** Start of Records **

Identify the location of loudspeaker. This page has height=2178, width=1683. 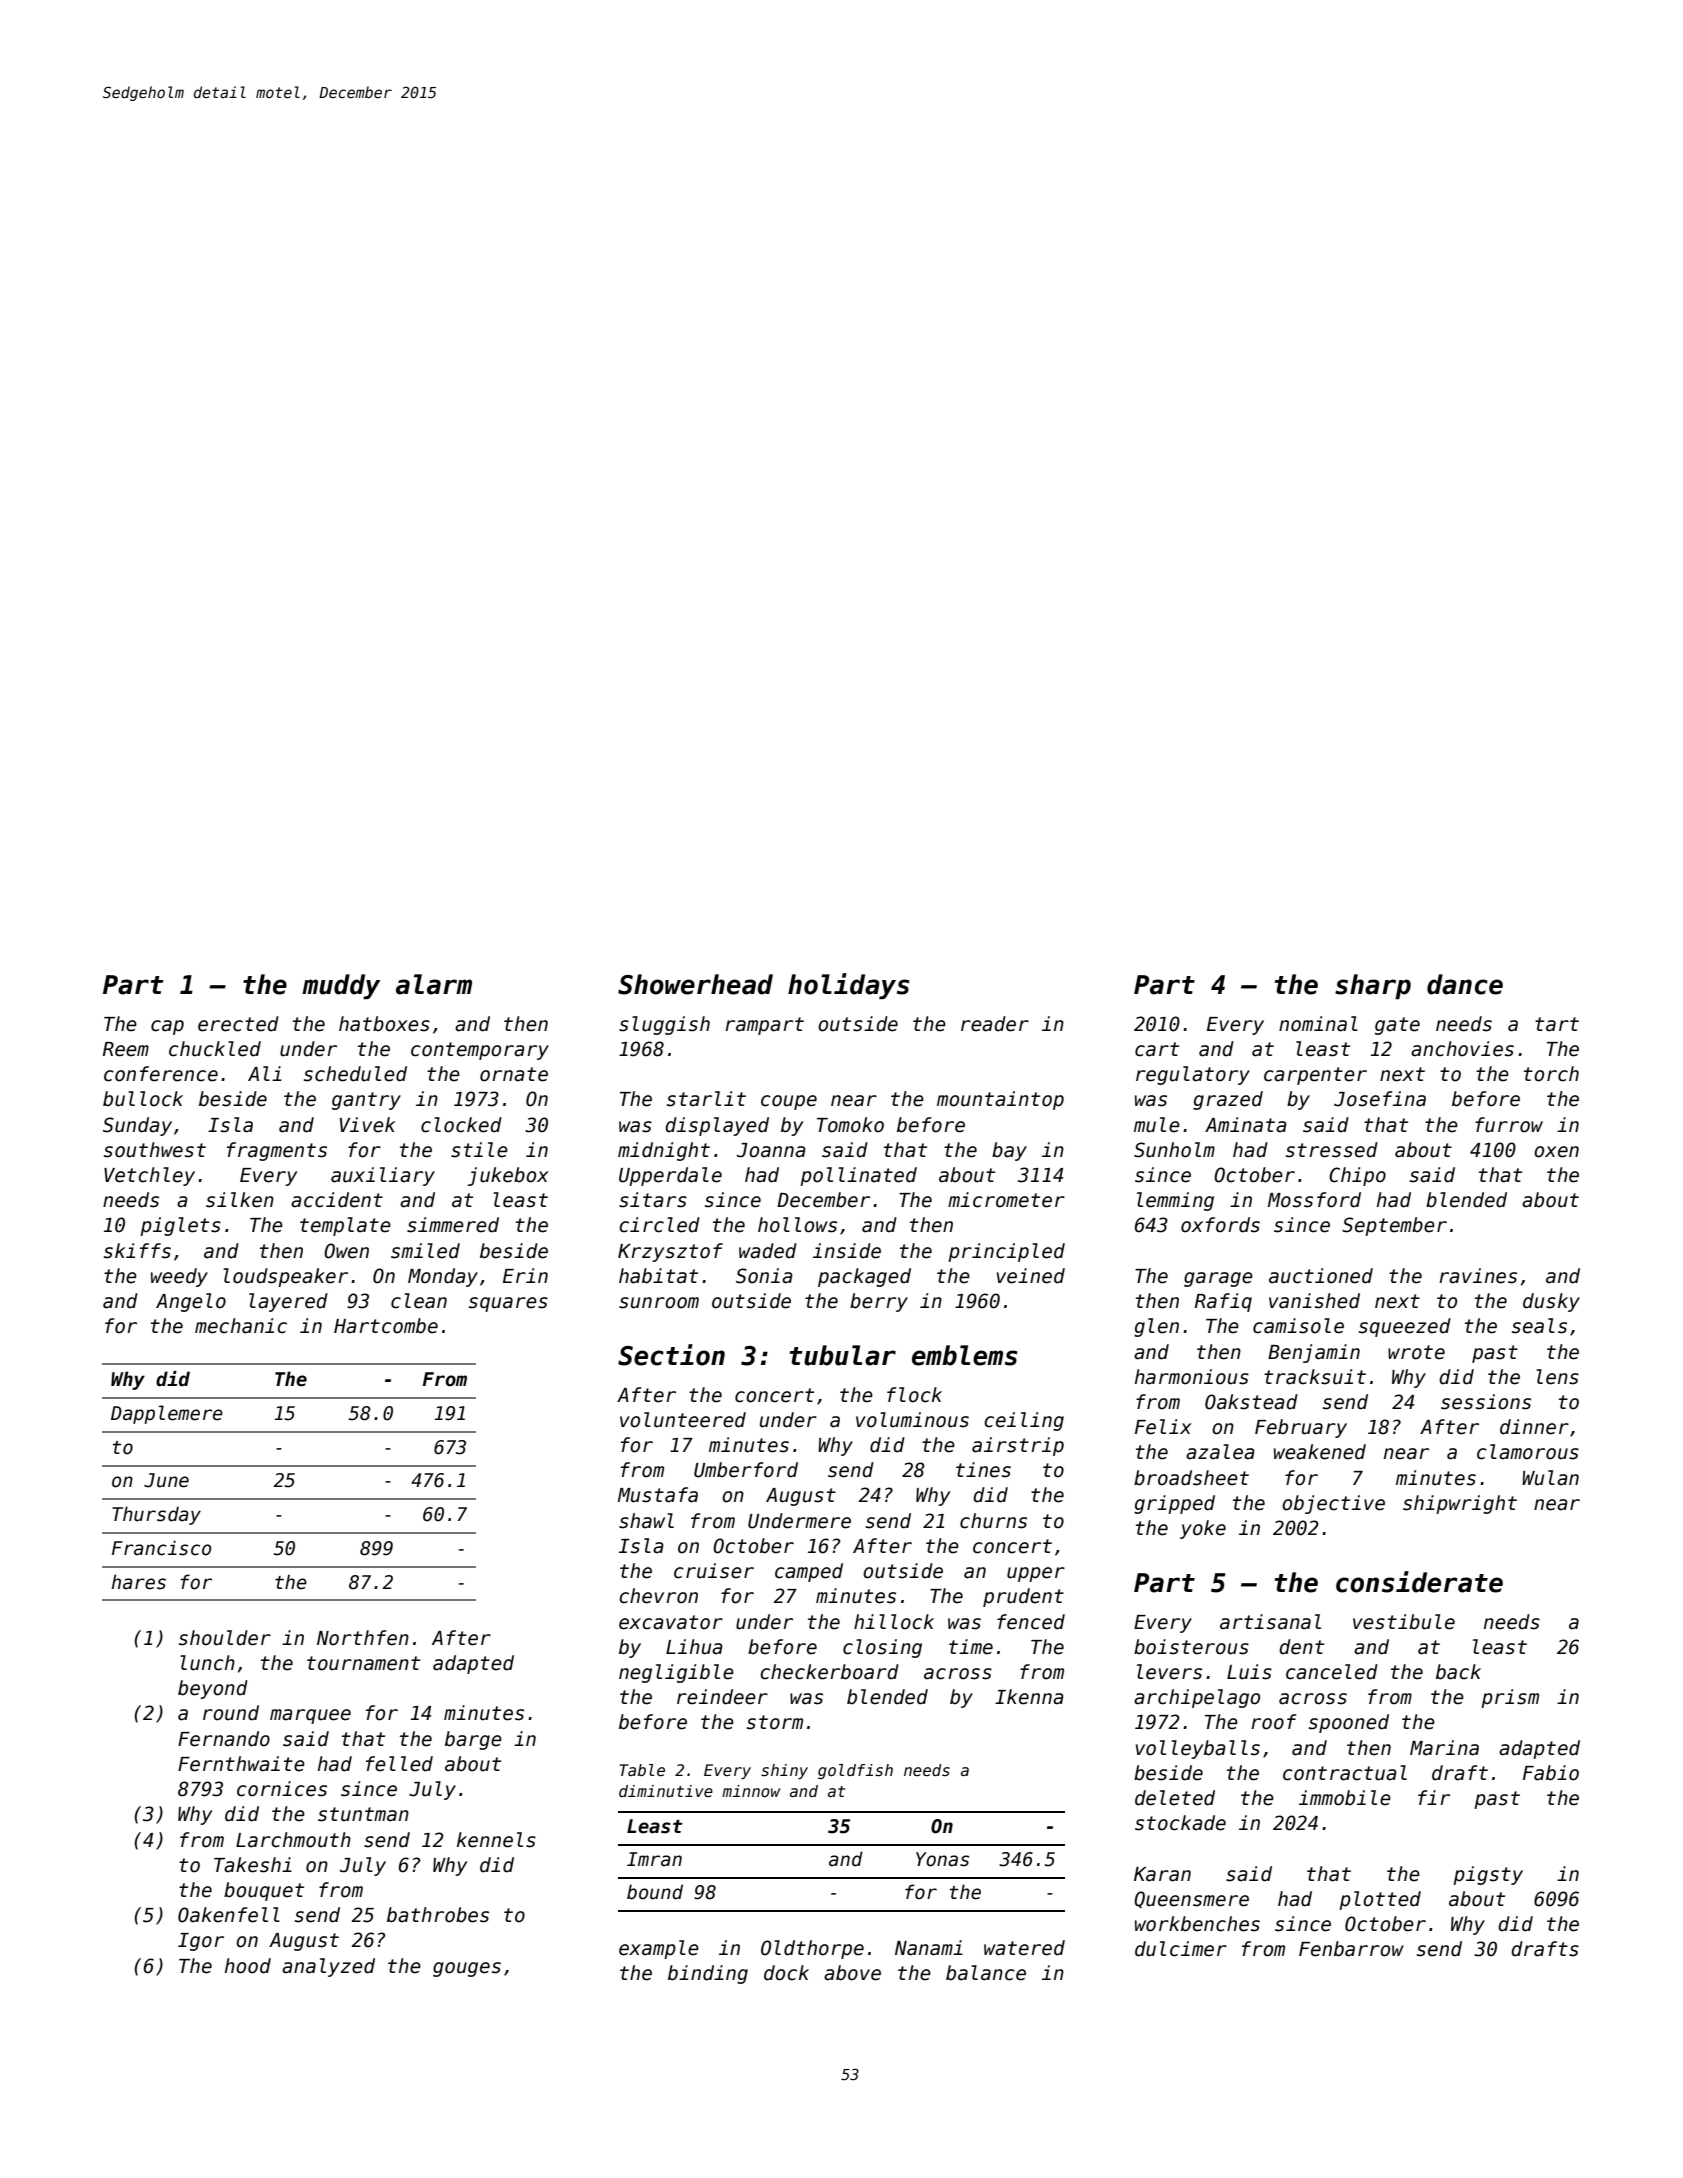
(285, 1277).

** End of Records **
** Start of Records **

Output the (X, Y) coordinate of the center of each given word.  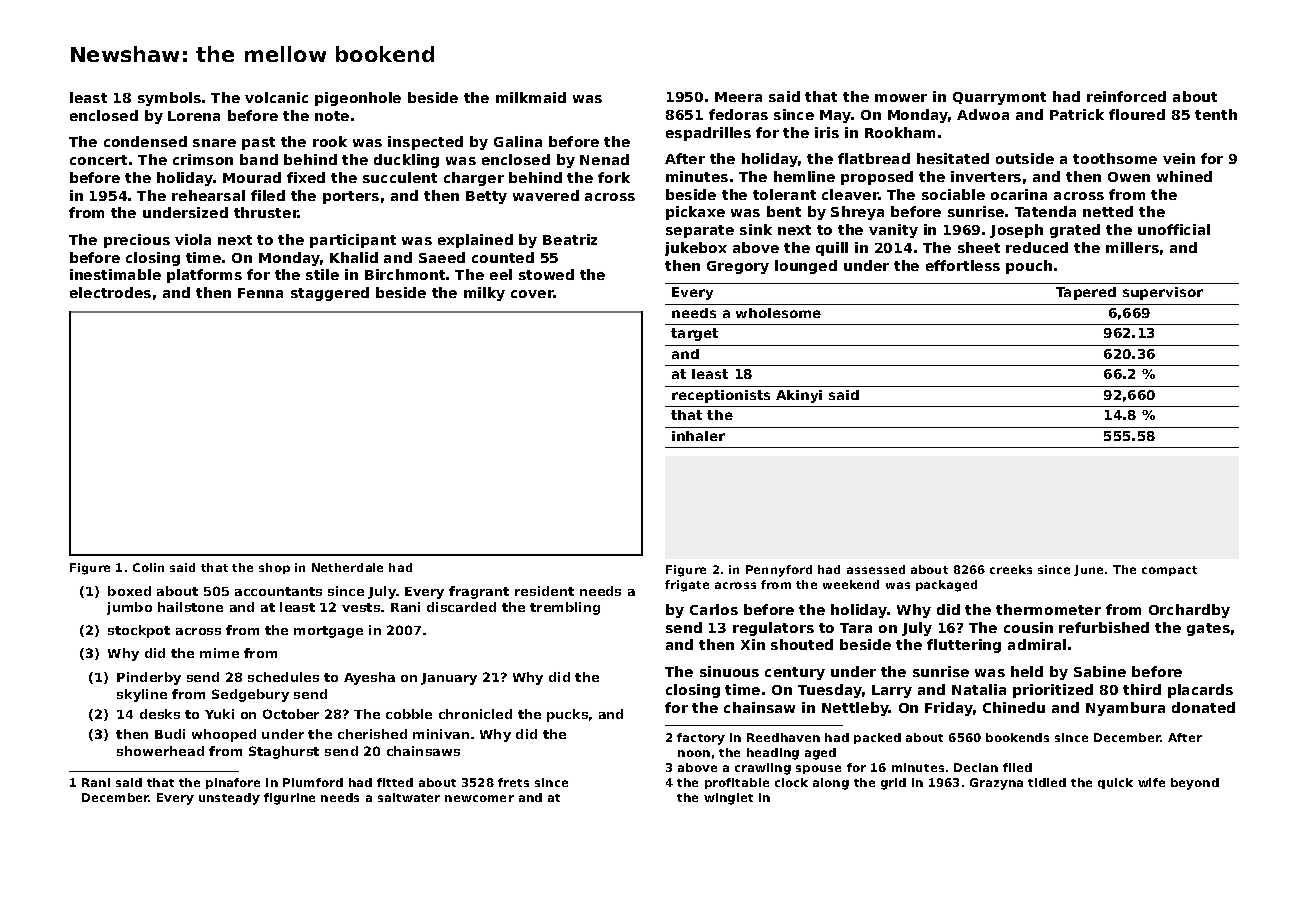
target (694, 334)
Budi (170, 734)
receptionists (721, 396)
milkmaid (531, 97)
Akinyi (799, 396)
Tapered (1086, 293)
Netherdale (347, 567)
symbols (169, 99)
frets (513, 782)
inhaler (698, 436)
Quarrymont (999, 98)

** End of Records **

What you are asked to do:
Copy out the lines of the material word for word, from the line containing "Akinyi (799, 396)" through the line containing "Quarrymont (999, 98)", including both of those lines.

Response to this exercise:
Akinyi (799, 396)
Tapered (1086, 293)
Netherdale (347, 567)
symbols (169, 99)
frets (513, 782)
inhaler (698, 436)
Quarrymont (999, 98)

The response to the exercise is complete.